Make an exact copy of the whole listing, but leave its pictures out.
━━━━━━━━━━
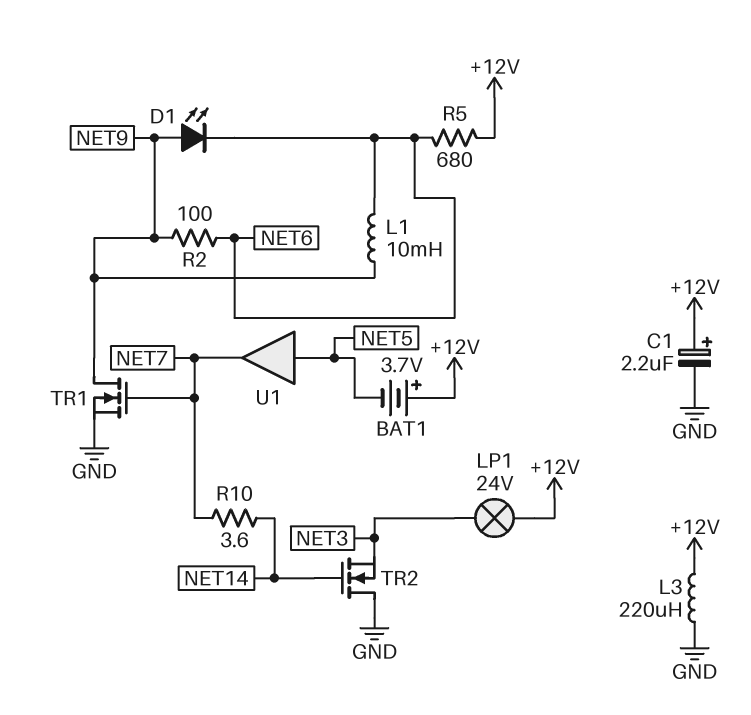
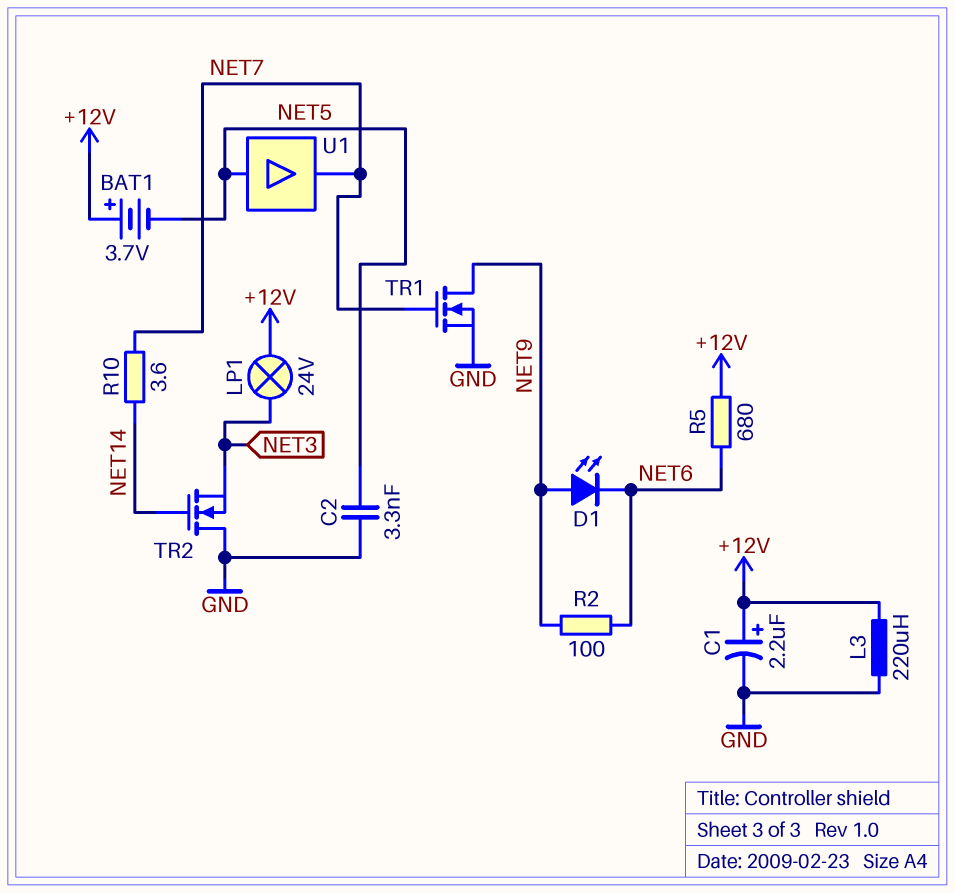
C2: none -> 3.3nF (GND, NET5)
L1: 10mH (NET6, NET9) -> none

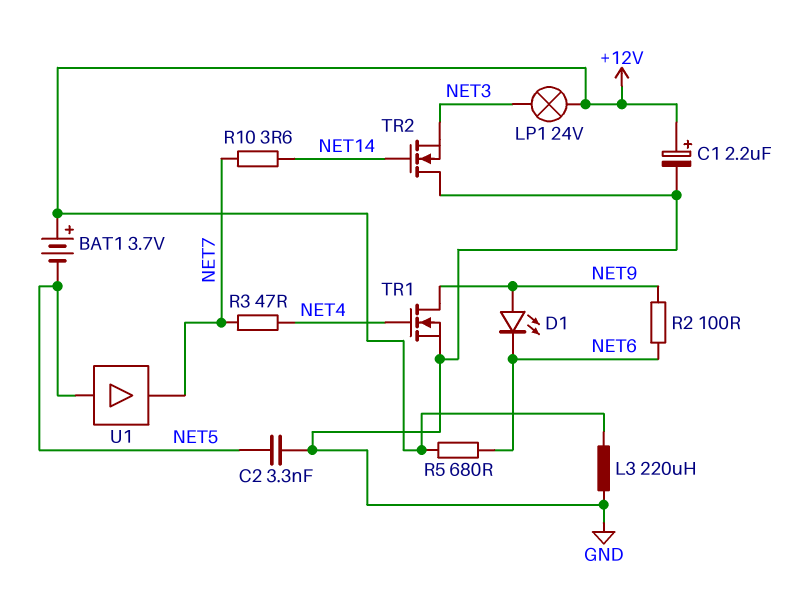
R3: none -> 47 (NET4, NET7)
TR1: NMOS (G NET7, D NET9, S GND) -> NMOS (G NET4, D NET9, S GND)

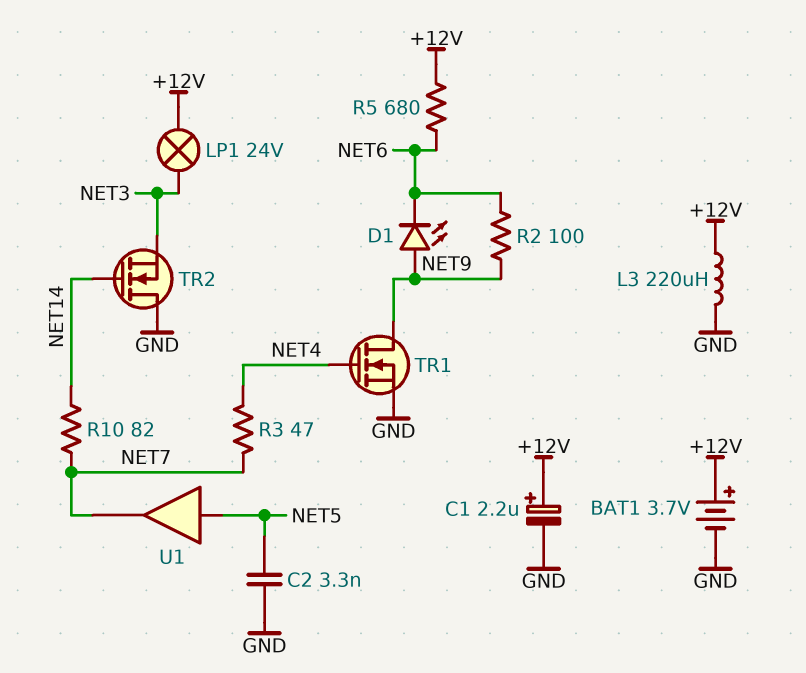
BAT1: 3.7V (plus +12V, minus NET5) -> 3.7V (plus +12V, minus GND)
R10: 3.6 (NET7, NET14) -> 82 (NET7, NET14)

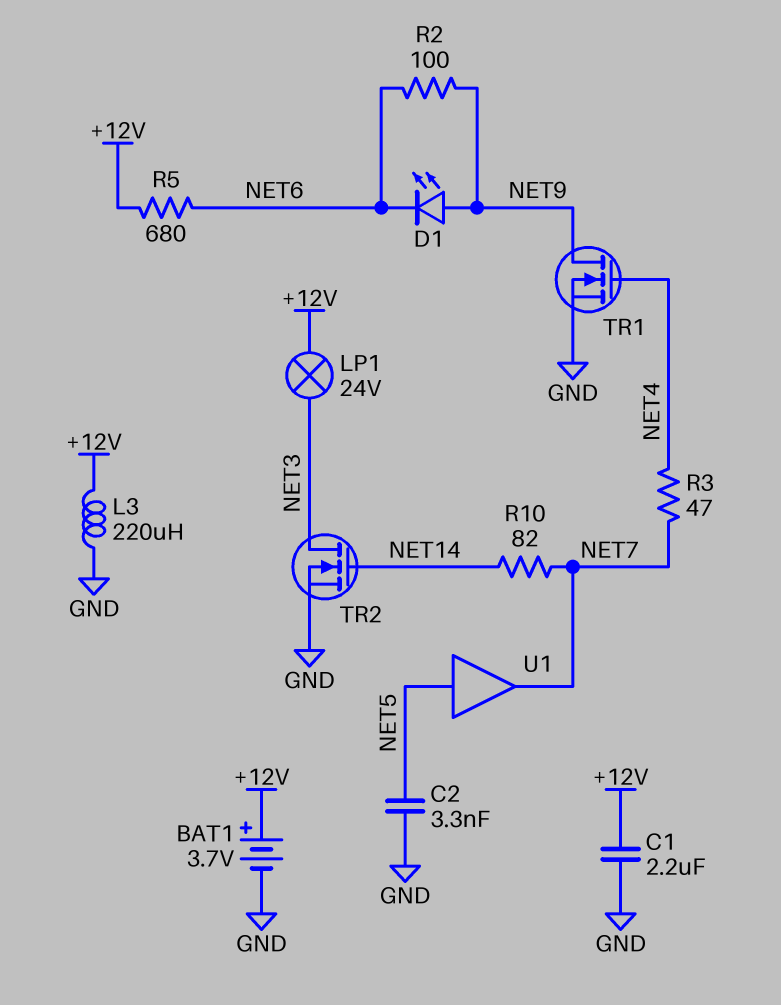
C1: 2.2uF (plus +12V, minus GND) -> 2.2uF (+12V, GND)
TR2: NMOS (G NET14, D GND, S NET3) -> NMOS (G NET14, D NET3, S GND)

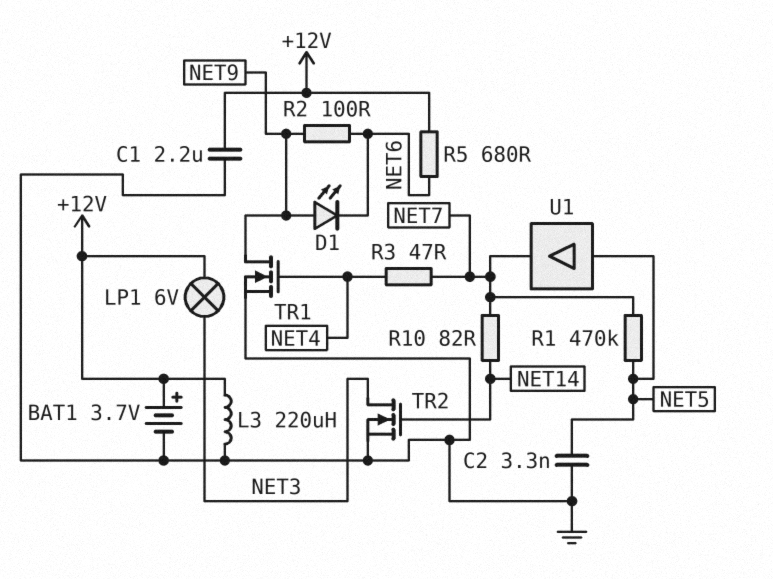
LP1: lamp 24V (+12V, NET3) -> lamp 6V (+12V, NET3)
R1: none -> 470k (NET5, NET7)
━━━━━━━━━━
FINAL ANSWER:
C2: none -> 3.3nF (GND, NET5)
L1: 10mH (NET6, NET9) -> none

R3: none -> 47 (NET4, NET7)
TR1: NMOS (G NET7, D NET9, S GND) -> NMOS (G NET4, D NET9, S GND)

BAT1: 3.7V (plus +12V, minus NET5) -> 3.7V (plus +12V, minus GND)
R10: 3.6 (NET7, NET14) -> 82 (NET7, NET14)

C1: 2.2uF (plus +12V, minus GND) -> 2.2uF (+12V, GND)
TR2: NMOS (G NET14, D GND, S NET3) -> NMOS (G NET14, D NET3, S GND)

LP1: lamp 24V (+12V, NET3) -> lamp 6V (+12V, NET3)
R1: none -> 470k (NET5, NET7)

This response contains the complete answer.